- **Information supplied**:
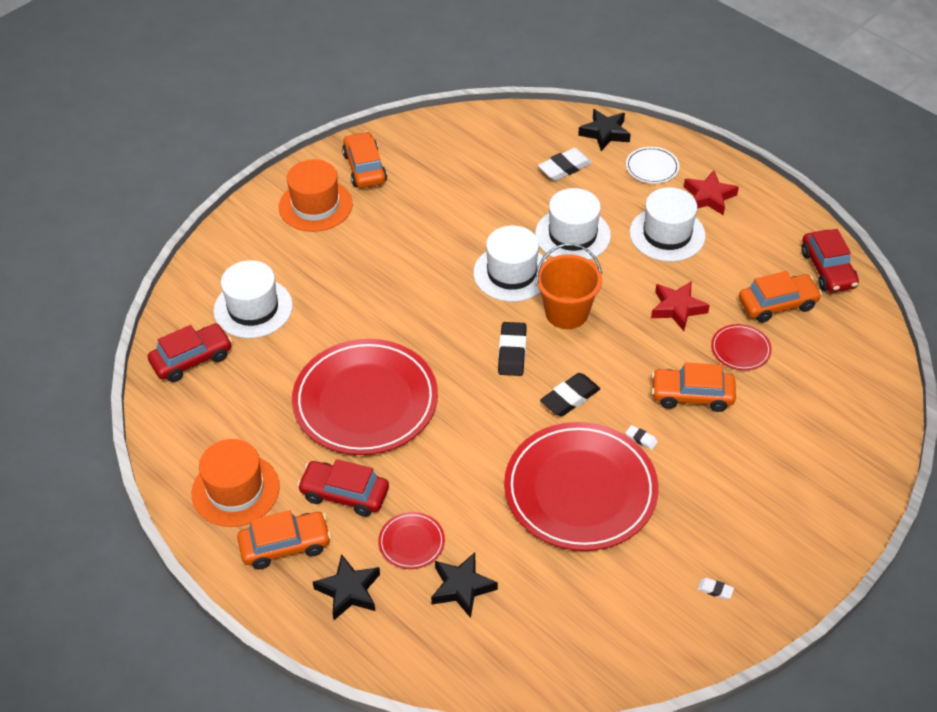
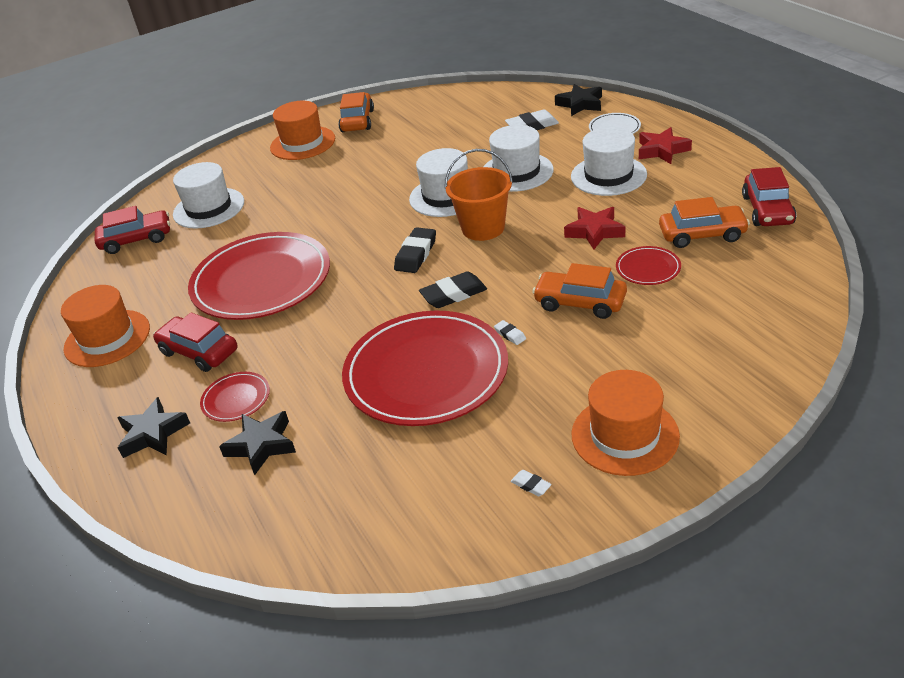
camera: 20 degrees right, 10 degrees down
(285, 545) = (120, 387): orange car -> none
(775, 531) = (625, 435): none -> orange hat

- **Task item**:
Write out all the material verbatim, images excluded.

- **Answer box**:
camera: 20 degrees right, 10 degrees down
(285, 545) = (120, 387): orange car -> none
(775, 531) = (625, 435): none -> orange hat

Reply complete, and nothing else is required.